┌─ Task material

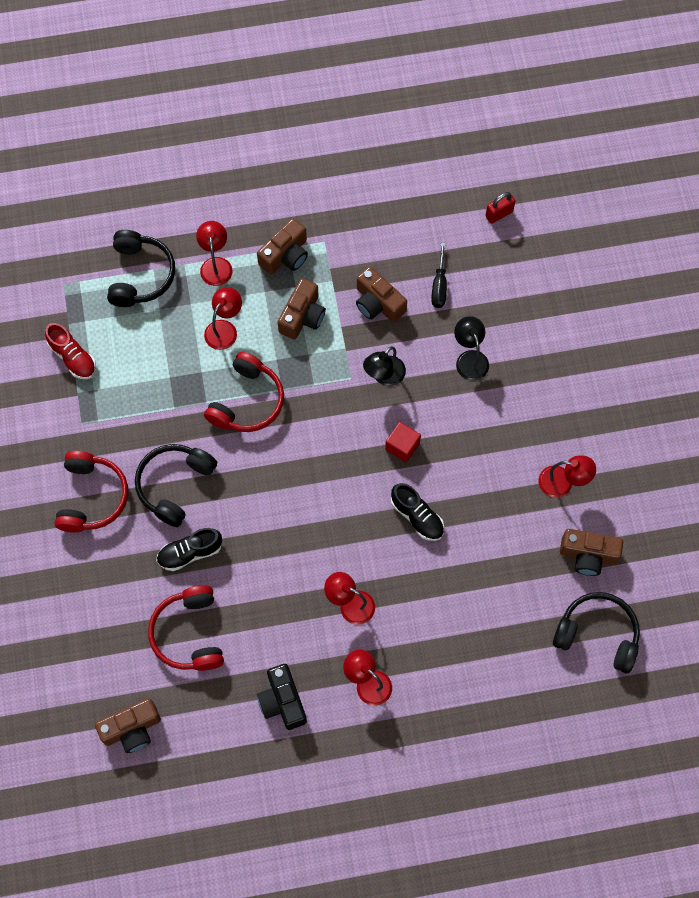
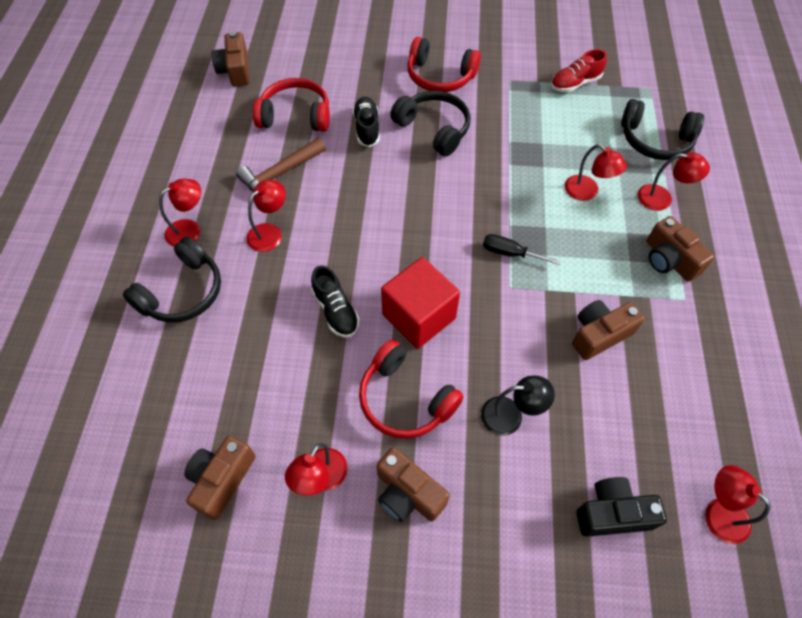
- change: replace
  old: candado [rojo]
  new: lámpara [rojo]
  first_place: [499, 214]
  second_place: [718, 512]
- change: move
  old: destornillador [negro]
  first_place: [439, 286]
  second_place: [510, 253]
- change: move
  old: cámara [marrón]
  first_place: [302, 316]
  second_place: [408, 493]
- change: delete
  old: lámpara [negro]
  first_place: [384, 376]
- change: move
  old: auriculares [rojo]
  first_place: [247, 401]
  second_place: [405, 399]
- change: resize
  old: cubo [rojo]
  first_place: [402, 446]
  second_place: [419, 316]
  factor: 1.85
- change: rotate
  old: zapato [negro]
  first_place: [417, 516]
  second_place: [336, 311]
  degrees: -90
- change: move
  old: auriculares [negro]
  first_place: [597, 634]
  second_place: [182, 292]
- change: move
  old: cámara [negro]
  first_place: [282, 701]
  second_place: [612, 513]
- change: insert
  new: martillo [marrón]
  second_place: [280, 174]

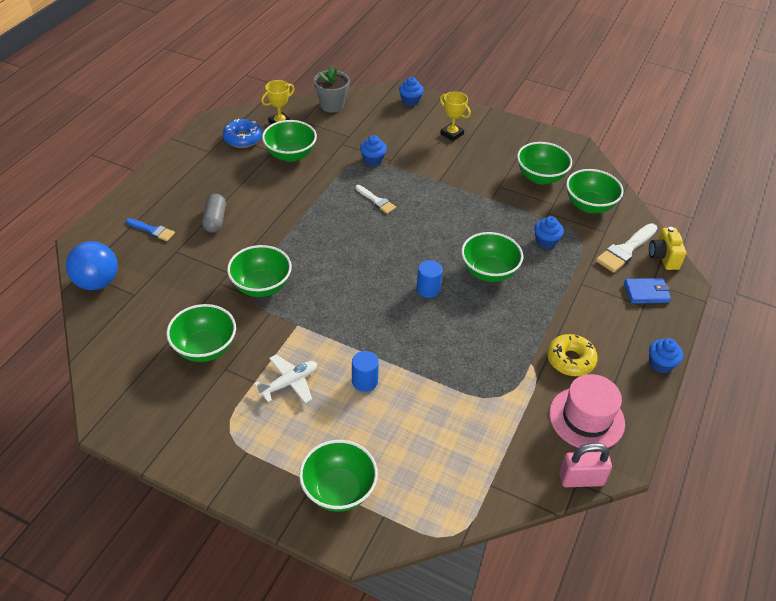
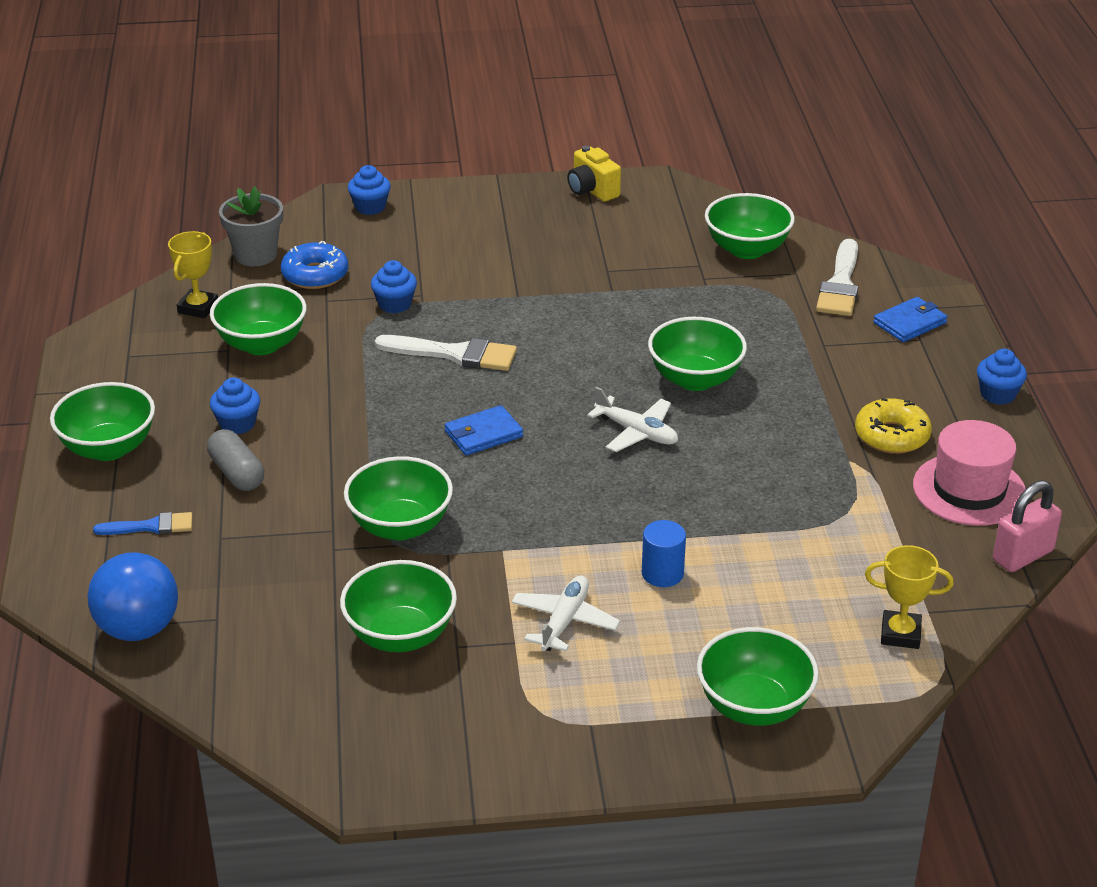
- change: move
  old: trofeo [amarillo]
  first_place: [452, 134]
  second_place: [900, 634]
- change: move
  old: rosquilla [azul]
  first_place: [243, 138]
  second_place: [315, 275]
- change: move
  old: cuenco [verde]
  first_place: [540, 177]
  second_place: [108, 448]
- change: resize
  old: pincel [blanco]
  first_place: [376, 201]
  second_place: [454, 354]
  factor: 1.64
- change: move
  old: magdalena [azul]
  first_place: [546, 241]
  second_place: [237, 424]
- change: move
  old: cámara [amarillo]
  first_place: [663, 257]
  second_place: [592, 191]
- change: replace
  old: cilindro [azul]
  new: avión [blanco]
  first_place: [428, 289]
  second_place: [636, 432]
- change: insert
  new: cartera [azul]
  second_place: [483, 434]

└─

Work instructions ->
Leave the images out as you retype each line of the material exactly.

Written response ->
- change: replace
  old: candado [rojo]
  new: lámpara [rojo]
  first_place: [499, 214]
  second_place: [718, 512]
- change: move
  old: destornillador [negro]
  first_place: [439, 286]
  second_place: [510, 253]
- change: move
  old: cámara [marrón]
  first_place: [302, 316]
  second_place: [408, 493]
- change: delete
  old: lámpara [negro]
  first_place: [384, 376]
- change: move
  old: auriculares [rojo]
  first_place: [247, 401]
  second_place: [405, 399]
- change: resize
  old: cubo [rojo]
  first_place: [402, 446]
  second_place: [419, 316]
  factor: 1.85
- change: rotate
  old: zapato [negro]
  first_place: [417, 516]
  second_place: [336, 311]
  degrees: -90
- change: move
  old: auriculares [negro]
  first_place: [597, 634]
  second_place: [182, 292]
- change: move
  old: cámara [negro]
  first_place: [282, 701]
  second_place: [612, 513]
- change: insert
  new: martillo [marrón]
  second_place: [280, 174]

- change: move
  old: trofeo [amarillo]
  first_place: [452, 134]
  second_place: [900, 634]
- change: move
  old: rosquilla [azul]
  first_place: [243, 138]
  second_place: [315, 275]
- change: move
  old: cuenco [verde]
  first_place: [540, 177]
  second_place: [108, 448]
- change: resize
  old: pincel [blanco]
  first_place: [376, 201]
  second_place: [454, 354]
  factor: 1.64
- change: move
  old: magdalena [azul]
  first_place: [546, 241]
  second_place: [237, 424]
- change: move
  old: cámara [amarillo]
  first_place: [663, 257]
  second_place: [592, 191]
- change: replace
  old: cilindro [azul]
  new: avión [blanco]
  first_place: [428, 289]
  second_place: [636, 432]
- change: insert
  new: cartera [azul]
  second_place: [483, 434]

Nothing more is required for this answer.